Restate word for word the lines of the material below, from the line with "to [352 112]" to the line with "515 367 603)", both lines included, and no others.

= = = = =

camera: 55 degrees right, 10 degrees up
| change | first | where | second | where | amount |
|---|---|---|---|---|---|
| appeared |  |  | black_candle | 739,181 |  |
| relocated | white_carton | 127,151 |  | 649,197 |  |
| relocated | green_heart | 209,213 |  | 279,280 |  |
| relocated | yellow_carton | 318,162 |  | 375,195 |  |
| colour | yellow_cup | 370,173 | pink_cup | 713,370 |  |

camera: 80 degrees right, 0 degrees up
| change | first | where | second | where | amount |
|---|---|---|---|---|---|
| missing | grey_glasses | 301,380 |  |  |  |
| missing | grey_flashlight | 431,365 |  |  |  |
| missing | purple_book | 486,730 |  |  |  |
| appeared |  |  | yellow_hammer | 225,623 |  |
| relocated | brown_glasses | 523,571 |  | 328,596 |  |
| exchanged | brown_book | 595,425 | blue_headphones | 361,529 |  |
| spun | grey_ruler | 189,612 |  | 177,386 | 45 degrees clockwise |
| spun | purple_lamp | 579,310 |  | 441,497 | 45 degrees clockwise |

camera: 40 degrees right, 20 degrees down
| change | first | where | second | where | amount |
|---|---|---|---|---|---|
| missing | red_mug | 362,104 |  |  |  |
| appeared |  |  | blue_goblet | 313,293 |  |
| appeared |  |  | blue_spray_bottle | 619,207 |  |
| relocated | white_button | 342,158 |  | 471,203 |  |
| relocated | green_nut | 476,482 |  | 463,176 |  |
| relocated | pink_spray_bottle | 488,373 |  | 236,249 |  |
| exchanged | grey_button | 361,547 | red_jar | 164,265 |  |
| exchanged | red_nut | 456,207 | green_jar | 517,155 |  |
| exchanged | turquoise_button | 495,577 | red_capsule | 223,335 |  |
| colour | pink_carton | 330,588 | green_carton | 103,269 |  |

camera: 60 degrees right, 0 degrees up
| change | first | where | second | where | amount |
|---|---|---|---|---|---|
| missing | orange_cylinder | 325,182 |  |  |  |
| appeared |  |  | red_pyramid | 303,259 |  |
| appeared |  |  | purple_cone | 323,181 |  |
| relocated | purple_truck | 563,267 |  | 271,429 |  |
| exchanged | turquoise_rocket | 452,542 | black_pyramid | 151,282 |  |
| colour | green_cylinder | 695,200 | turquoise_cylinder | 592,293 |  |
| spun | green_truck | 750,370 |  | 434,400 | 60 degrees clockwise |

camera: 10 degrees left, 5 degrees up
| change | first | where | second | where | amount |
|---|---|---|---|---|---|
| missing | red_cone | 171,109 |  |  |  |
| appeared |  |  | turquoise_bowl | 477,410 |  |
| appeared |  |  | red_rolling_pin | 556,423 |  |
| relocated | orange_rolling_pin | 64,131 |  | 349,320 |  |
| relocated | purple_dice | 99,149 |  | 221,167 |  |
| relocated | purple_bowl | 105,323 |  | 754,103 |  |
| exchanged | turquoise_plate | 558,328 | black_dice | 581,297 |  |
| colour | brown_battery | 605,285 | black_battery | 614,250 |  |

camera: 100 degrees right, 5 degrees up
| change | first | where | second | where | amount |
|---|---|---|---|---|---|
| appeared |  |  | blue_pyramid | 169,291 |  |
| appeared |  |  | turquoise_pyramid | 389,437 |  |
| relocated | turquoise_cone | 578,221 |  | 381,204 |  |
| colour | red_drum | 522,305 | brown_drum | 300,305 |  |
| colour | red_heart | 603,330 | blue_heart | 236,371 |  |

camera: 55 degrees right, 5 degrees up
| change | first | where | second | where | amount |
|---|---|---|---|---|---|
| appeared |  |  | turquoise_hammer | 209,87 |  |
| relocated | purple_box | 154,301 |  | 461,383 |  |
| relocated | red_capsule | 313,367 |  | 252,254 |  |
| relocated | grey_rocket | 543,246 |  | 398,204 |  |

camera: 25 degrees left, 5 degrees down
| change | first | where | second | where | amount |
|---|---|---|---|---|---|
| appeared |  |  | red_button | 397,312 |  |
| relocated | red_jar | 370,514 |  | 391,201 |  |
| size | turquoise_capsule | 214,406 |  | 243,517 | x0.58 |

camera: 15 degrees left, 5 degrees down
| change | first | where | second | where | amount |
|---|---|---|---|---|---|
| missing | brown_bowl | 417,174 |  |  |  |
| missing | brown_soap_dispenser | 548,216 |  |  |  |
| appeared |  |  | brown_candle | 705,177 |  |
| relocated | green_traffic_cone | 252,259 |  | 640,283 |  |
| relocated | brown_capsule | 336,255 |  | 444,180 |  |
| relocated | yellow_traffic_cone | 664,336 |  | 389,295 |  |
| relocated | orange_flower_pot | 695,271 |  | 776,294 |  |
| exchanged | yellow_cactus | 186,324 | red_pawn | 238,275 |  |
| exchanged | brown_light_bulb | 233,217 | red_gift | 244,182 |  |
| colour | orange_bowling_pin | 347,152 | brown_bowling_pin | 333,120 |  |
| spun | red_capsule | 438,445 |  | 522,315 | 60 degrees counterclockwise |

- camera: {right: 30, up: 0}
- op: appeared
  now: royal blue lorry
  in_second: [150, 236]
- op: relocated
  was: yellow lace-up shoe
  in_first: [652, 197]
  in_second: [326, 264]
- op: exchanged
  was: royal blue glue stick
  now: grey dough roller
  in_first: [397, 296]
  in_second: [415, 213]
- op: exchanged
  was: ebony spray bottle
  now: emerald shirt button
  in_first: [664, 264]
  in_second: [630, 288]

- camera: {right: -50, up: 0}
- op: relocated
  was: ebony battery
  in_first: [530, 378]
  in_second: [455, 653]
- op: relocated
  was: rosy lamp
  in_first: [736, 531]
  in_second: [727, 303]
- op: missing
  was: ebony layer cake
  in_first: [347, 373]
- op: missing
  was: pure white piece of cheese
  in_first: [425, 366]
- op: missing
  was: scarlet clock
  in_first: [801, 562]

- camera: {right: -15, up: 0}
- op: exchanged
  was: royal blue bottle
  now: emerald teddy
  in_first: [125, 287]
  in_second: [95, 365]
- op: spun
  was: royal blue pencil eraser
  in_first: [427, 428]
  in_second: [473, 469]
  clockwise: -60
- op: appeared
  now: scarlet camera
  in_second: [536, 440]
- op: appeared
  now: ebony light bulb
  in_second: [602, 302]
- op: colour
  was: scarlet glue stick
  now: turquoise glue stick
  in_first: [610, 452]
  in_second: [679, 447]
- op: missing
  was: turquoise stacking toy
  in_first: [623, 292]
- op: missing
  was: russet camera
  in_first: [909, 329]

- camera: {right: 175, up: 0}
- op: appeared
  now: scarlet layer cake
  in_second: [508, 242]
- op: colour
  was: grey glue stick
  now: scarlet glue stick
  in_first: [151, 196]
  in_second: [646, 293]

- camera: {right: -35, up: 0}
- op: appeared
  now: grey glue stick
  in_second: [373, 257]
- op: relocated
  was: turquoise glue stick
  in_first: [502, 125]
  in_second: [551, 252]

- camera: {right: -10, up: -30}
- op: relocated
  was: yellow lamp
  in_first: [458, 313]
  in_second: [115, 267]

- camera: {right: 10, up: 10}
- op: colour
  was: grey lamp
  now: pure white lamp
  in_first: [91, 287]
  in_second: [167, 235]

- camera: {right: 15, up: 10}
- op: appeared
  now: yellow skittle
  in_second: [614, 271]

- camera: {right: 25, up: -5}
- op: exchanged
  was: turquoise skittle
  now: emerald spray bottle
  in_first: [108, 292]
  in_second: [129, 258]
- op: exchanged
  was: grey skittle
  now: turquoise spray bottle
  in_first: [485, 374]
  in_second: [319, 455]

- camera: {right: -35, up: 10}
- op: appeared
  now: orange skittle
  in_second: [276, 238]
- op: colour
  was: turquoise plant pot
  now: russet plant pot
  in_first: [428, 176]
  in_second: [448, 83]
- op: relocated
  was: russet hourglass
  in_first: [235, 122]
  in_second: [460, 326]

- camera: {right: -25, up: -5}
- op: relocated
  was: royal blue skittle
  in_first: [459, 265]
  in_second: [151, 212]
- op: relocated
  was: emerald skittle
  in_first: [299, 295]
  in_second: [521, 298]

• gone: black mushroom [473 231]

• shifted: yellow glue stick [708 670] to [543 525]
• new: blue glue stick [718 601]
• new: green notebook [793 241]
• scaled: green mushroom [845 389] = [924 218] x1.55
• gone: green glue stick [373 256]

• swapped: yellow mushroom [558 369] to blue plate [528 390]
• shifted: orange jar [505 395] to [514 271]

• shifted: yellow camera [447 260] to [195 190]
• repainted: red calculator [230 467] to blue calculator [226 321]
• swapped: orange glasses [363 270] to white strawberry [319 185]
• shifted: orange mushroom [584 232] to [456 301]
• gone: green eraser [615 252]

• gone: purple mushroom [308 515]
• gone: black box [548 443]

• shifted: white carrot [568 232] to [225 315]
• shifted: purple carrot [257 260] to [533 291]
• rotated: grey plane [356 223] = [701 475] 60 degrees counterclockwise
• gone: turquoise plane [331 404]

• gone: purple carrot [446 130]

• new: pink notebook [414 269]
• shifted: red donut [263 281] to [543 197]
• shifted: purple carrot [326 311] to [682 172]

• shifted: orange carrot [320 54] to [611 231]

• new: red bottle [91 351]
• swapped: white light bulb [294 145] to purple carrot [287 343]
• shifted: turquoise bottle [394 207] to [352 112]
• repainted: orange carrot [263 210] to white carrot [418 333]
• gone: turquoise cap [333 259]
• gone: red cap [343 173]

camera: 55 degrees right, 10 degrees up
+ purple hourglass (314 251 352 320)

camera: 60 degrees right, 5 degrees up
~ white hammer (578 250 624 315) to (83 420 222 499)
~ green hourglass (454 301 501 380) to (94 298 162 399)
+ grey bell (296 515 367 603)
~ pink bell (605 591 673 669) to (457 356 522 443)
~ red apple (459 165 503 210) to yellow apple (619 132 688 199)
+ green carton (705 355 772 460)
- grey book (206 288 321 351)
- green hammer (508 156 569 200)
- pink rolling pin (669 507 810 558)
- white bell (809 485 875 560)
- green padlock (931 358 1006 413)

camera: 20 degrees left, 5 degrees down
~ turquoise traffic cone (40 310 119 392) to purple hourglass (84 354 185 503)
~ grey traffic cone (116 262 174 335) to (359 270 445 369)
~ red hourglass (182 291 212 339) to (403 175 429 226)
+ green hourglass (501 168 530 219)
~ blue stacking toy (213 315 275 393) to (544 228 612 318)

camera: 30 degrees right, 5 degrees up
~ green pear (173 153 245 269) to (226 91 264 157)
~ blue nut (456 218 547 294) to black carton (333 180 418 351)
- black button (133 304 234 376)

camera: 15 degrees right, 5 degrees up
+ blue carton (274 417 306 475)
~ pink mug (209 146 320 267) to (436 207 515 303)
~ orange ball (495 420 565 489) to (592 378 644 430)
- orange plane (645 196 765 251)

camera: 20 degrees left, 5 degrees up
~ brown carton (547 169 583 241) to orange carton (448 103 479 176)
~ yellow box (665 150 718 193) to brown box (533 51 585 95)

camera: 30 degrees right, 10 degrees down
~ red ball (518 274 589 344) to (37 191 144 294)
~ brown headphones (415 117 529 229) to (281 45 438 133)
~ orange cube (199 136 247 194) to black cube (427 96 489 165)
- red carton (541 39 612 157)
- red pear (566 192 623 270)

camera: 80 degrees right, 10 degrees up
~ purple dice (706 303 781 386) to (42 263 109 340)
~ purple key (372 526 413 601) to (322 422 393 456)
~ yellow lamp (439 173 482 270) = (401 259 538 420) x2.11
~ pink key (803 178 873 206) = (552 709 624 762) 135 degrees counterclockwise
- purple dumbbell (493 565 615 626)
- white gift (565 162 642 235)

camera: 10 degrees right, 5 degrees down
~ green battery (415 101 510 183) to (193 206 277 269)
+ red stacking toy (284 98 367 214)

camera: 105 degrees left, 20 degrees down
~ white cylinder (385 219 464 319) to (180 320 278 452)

= = = = =

EXERCISE SOLUTION ->
• shifted: turquoise bottle [394 207] to [352 112]
• repainted: orange carrot [263 210] to white carrot [418 333]
• gone: turquoise cap [333 259]
• gone: red cap [343 173]

camera: 55 degrees right, 10 degrees up
+ purple hourglass (314 251 352 320)

camera: 60 degrees right, 5 degrees up
~ white hammer (578 250 624 315) to (83 420 222 499)
~ green hourglass (454 301 501 380) to (94 298 162 399)
+ grey bell (296 515 367 603)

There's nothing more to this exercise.